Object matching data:
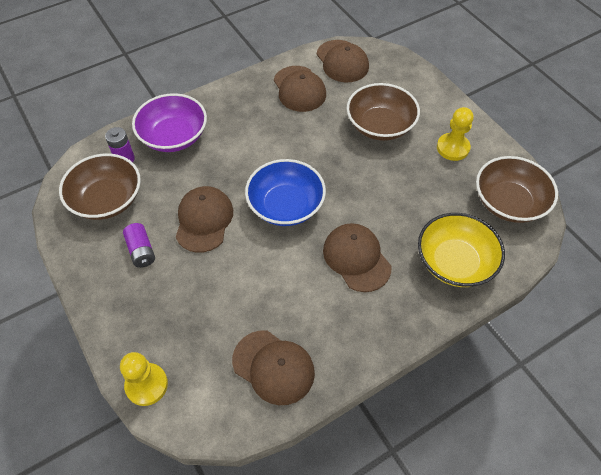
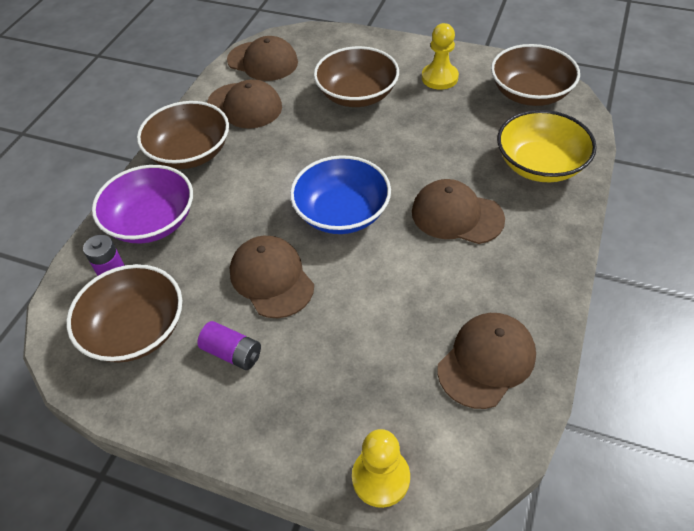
camera: 35 degrees left, 5 degrees down
(236, 103) = (190, 153): none -> brown bowl
(273, 367) = (486, 361): brown cap -> brown cap turned 45 degrees counterclockwise

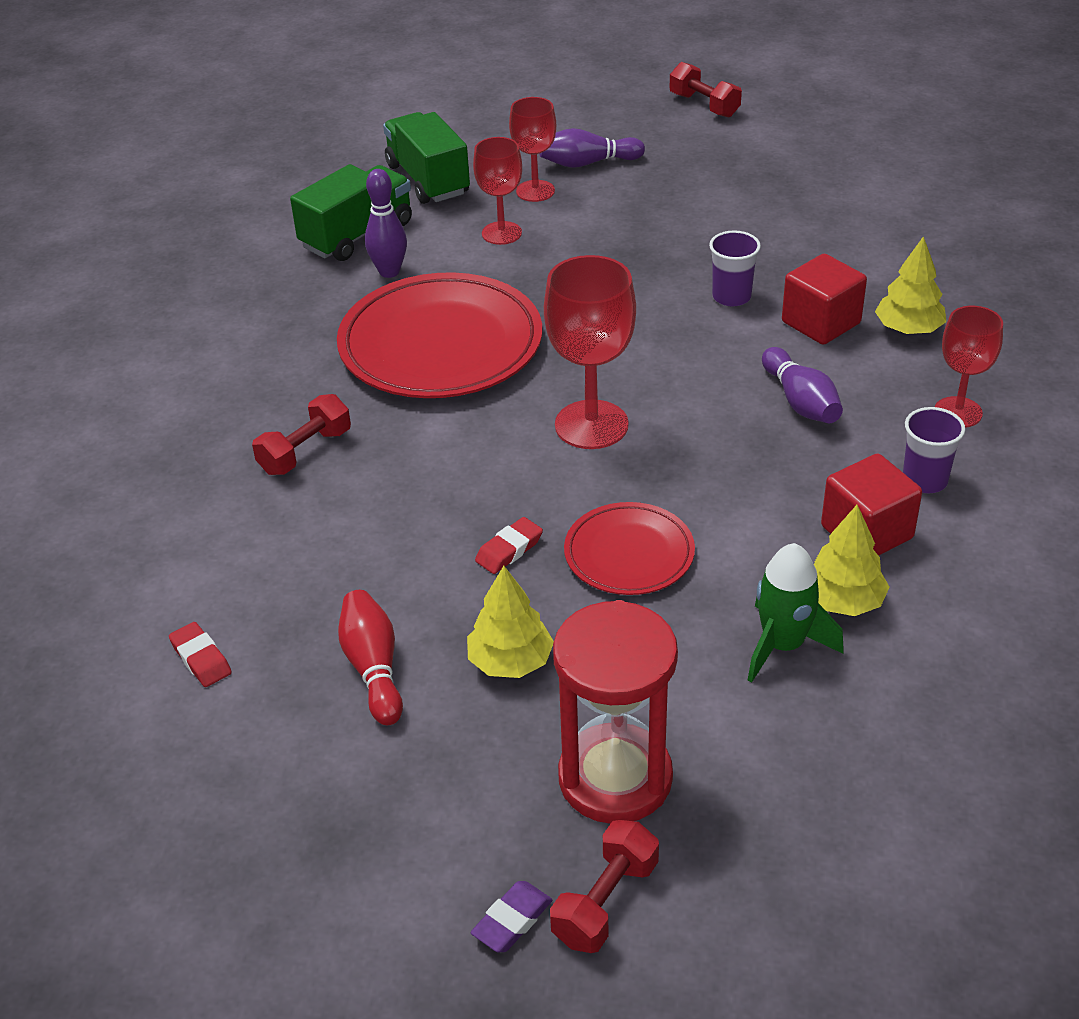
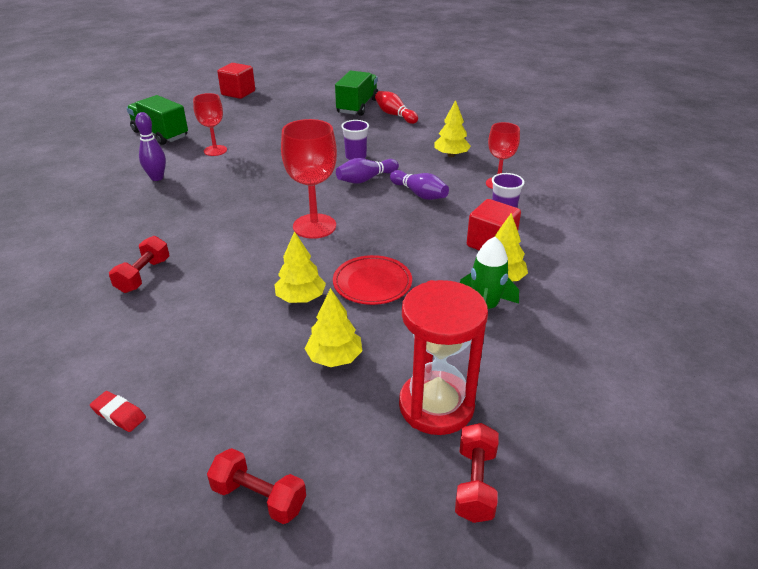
camera: 25 degrees left, 5 degrees down
(357, 235) = (129, 164): green truck -> green truck (357, 106)
(373, 668) = (247, 386): red bowling pin -> red bowling pin (395, 115)
(440, 344) = (205, 206): red plate -> none
(509, 550) = (301, 298): red eraser -> yellow tree
(512, 920) = (423, 517): purple eraser -> none
(535, 191) = (225, 130): red goblet -> none
(587, 163) = (247, 115): purple bowling pin -> purple bowling pin (365, 179)
(704, 105) = (294, 85): red dumbbell -> red dumbbell (259, 497)
(821, 323) = (407, 160): red cube -> red cube (238, 93)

● **WORK TO COMPLETE**: From the line containing "(236, 103) = (190, 153): none -> brown bowl" down to the final line of the records above, restate every line word for word, add nothing, and skip the pictures.

● **RESULT OF THIS EXERCISE**:
(236, 103) = (190, 153): none -> brown bowl
(273, 367) = (486, 361): brown cap -> brown cap turned 45 degrees counterclockwise

camera: 25 degrees left, 5 degrees down
(357, 235) = (129, 164): green truck -> green truck (357, 106)
(373, 668) = (247, 386): red bowling pin -> red bowling pin (395, 115)
(440, 344) = (205, 206): red plate -> none
(509, 550) = (301, 298): red eraser -> yellow tree
(512, 920) = (423, 517): purple eraser -> none
(535, 191) = (225, 130): red goblet -> none
(587, 163) = (247, 115): purple bowling pin -> purple bowling pin (365, 179)
(704, 105) = (294, 85): red dumbbell -> red dumbbell (259, 497)
(821, 323) = (407, 160): red cube -> red cube (238, 93)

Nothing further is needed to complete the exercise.